Collected data entries:
════════

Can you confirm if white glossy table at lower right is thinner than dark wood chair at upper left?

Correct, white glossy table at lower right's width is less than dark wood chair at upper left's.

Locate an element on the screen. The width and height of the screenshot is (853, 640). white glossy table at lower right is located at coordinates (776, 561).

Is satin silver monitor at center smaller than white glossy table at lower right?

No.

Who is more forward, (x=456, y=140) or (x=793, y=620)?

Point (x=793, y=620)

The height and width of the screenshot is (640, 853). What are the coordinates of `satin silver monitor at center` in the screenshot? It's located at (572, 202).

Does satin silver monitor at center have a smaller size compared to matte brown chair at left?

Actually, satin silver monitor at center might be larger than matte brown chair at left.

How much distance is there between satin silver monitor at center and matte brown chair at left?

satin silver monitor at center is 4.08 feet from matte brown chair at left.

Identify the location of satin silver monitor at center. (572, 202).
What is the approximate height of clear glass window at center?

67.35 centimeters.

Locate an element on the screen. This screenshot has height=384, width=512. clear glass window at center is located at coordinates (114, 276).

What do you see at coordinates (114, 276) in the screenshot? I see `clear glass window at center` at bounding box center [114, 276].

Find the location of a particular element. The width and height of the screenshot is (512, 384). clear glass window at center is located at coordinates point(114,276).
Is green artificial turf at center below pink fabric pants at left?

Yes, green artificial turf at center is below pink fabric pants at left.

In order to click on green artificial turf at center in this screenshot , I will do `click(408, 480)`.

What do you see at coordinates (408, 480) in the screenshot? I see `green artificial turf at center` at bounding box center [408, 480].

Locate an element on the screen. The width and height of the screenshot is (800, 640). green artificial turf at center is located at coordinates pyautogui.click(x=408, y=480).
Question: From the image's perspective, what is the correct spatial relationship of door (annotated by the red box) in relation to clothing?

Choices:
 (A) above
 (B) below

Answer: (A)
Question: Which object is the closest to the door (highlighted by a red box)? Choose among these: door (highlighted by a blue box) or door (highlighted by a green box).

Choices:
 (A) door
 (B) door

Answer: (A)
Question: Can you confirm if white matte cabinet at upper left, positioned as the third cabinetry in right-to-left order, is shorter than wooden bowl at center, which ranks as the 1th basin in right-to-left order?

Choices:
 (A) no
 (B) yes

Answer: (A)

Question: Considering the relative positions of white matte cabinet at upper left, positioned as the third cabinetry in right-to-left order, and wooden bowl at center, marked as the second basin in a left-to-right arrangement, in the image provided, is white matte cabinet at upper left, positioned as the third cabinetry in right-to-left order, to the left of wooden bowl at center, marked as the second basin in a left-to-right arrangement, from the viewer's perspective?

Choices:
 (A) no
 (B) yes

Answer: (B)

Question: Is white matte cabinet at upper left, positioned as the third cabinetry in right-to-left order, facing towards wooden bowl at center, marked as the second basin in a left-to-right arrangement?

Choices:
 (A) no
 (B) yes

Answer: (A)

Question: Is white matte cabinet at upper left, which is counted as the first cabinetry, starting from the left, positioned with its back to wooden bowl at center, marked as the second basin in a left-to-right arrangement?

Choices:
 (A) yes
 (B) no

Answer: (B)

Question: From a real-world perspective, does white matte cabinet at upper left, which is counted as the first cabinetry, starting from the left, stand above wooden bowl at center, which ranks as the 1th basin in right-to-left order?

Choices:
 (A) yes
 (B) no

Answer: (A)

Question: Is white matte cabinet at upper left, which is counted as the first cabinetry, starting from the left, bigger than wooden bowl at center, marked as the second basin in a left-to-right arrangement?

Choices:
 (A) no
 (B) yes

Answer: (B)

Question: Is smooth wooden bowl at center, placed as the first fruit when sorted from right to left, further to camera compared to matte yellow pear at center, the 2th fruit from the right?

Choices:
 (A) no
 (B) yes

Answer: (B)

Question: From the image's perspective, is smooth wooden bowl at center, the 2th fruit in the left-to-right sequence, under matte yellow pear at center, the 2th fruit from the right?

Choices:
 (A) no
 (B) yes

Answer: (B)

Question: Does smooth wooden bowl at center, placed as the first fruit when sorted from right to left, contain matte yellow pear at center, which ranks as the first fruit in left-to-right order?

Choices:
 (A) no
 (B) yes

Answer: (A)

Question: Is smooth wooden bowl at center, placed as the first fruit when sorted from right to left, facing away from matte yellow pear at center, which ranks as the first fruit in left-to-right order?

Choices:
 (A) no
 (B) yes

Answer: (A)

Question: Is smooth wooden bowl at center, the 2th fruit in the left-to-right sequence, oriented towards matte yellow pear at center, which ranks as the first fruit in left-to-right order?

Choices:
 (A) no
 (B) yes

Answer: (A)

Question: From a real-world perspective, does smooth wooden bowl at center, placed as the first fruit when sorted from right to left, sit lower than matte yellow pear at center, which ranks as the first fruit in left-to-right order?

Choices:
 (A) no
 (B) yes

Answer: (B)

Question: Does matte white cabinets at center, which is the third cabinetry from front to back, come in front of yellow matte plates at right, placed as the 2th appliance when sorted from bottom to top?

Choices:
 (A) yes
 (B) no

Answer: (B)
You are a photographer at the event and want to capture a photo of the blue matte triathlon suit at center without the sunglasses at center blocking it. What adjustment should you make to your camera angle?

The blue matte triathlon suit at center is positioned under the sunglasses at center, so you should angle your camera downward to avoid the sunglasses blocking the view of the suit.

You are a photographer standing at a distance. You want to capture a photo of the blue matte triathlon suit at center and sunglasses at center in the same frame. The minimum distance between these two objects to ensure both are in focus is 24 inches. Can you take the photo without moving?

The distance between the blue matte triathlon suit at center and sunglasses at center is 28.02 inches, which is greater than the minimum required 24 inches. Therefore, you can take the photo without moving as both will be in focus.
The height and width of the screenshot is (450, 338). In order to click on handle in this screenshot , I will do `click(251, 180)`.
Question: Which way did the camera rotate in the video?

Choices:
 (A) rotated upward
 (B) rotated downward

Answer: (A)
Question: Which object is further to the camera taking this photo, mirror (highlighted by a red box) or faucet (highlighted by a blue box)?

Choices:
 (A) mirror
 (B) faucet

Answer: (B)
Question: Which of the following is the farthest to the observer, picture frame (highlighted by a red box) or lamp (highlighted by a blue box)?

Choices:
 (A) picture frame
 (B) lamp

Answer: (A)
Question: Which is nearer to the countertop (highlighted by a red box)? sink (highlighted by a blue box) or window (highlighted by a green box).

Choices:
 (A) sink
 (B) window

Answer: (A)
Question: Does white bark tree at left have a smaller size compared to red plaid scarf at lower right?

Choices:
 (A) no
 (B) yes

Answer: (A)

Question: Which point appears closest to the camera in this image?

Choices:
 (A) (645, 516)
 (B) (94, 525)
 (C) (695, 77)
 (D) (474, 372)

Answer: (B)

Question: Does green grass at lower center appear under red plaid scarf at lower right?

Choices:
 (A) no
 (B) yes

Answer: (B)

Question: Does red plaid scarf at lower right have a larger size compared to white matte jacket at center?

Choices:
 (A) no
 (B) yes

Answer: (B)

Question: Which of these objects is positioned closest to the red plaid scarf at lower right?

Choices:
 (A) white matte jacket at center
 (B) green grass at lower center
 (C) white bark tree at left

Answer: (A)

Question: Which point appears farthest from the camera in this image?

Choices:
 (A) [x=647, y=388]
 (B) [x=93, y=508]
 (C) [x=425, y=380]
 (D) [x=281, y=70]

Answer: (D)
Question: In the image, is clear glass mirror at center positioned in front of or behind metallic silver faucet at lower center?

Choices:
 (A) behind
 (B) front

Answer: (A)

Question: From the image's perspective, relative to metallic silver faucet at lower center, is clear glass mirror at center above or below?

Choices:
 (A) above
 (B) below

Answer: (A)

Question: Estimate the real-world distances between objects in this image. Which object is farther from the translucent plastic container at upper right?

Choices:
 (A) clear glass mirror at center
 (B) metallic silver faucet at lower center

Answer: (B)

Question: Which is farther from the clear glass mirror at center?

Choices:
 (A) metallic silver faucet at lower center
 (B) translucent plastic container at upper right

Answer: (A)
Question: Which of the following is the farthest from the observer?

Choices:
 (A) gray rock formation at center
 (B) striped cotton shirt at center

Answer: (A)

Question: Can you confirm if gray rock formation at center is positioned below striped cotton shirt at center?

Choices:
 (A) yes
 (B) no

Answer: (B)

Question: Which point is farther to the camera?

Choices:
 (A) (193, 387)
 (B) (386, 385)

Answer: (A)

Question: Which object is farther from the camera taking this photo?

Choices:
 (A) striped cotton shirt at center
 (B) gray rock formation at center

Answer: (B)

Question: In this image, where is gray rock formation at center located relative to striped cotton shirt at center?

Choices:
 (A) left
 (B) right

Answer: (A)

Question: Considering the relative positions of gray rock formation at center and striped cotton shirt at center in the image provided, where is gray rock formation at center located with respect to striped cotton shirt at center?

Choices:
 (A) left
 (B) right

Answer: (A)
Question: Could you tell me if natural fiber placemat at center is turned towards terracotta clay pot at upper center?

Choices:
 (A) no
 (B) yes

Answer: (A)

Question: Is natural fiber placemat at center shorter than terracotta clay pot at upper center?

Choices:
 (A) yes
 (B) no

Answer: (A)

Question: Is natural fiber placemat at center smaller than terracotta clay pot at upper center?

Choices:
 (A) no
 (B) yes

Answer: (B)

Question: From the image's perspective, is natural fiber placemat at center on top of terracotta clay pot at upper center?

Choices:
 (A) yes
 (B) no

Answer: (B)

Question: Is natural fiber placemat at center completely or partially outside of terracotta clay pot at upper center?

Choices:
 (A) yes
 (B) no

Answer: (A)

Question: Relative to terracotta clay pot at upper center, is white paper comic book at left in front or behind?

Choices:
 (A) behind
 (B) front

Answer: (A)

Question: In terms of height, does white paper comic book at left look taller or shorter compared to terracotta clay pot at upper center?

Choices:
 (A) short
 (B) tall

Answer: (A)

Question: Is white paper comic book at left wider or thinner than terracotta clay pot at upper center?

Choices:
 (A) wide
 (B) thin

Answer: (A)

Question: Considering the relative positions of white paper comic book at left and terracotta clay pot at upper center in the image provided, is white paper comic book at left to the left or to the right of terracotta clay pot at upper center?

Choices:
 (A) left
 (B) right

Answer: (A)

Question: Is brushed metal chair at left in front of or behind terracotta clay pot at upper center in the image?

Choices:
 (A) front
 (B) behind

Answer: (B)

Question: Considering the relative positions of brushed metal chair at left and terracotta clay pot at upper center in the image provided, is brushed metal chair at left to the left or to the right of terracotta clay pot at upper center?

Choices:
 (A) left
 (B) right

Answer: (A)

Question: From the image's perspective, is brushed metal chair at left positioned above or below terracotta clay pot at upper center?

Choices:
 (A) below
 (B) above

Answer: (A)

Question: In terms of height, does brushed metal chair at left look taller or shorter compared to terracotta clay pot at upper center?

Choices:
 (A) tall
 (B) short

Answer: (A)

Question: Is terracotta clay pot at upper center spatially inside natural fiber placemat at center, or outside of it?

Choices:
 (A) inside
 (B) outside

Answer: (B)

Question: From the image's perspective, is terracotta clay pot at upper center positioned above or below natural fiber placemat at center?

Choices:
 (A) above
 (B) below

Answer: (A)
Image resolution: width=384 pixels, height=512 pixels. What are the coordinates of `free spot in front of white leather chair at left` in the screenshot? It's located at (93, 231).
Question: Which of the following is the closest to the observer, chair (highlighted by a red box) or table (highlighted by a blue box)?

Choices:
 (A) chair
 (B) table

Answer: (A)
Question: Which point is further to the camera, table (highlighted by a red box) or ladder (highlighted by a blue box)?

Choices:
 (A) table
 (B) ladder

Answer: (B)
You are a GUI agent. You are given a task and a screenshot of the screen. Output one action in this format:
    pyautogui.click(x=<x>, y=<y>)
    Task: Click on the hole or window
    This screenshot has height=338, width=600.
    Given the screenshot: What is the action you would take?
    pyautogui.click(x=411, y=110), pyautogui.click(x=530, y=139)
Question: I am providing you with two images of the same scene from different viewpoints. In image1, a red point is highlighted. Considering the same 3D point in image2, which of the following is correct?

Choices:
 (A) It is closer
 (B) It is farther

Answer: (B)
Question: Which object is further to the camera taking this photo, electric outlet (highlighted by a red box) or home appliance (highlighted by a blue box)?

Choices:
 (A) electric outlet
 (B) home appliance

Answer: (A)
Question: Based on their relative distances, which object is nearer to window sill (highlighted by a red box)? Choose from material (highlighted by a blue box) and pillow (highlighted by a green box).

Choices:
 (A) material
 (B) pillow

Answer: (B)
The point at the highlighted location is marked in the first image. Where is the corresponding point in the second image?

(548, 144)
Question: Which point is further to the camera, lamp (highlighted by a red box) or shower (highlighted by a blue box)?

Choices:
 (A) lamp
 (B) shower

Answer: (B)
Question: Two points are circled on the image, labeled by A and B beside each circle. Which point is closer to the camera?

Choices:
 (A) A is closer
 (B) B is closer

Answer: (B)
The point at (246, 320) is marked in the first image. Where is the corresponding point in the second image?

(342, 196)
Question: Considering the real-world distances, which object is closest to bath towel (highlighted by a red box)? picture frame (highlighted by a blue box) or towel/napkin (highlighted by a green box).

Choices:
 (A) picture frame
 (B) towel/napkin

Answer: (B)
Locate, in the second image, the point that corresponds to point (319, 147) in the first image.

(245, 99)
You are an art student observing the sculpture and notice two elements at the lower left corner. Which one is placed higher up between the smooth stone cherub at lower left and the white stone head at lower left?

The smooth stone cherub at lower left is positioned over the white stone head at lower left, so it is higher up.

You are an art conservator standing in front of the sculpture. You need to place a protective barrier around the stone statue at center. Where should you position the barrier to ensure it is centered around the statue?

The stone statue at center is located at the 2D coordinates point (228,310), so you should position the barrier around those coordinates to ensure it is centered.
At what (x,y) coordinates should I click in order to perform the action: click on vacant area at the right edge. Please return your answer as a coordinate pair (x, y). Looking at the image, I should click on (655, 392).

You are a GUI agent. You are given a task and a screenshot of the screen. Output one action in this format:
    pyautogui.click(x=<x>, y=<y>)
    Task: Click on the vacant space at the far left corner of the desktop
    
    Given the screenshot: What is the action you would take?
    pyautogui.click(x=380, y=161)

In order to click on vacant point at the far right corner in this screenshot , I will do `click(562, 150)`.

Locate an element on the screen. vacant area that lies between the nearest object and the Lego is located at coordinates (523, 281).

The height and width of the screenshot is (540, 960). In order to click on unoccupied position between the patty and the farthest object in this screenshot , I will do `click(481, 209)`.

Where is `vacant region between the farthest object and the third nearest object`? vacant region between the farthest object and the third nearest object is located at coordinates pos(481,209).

════════

> **EXERCISE REQUIREMENTS**
Write out the part of the listing that opens with its first line and closes with the line containing "What do you see at coordinates (114, 276)". Reproduce every line unchanged, including both of these.

> **RESULT OF THE TASK**
Can you confirm if white glossy table at lower right is thinner than dark wood chair at upper left?

Correct, white glossy table at lower right's width is less than dark wood chair at upper left's.

Locate an element on the screen. The width and height of the screenshot is (853, 640). white glossy table at lower right is located at coordinates (776, 561).

Is satin silver monitor at center smaller than white glossy table at lower right?

No.

Who is more forward, (x=456, y=140) or (x=793, y=620)?

Point (x=793, y=620)

The height and width of the screenshot is (640, 853). What are the coordinates of `satin silver monitor at center` in the screenshot? It's located at (572, 202).

Does satin silver monitor at center have a smaller size compared to matte brown chair at left?

Actually, satin silver monitor at center might be larger than matte brown chair at left.

How much distance is there between satin silver monitor at center and matte brown chair at left?

satin silver monitor at center is 4.08 feet from matte brown chair at left.

Identify the location of satin silver monitor at center. (572, 202).
What is the approximate height of clear glass window at center?

67.35 centimeters.

Locate an element on the screen. This screenshot has height=384, width=512. clear glass window at center is located at coordinates (114, 276).

What do you see at coordinates (114, 276) in the screenshot? I see `clear glass window at center` at bounding box center [114, 276].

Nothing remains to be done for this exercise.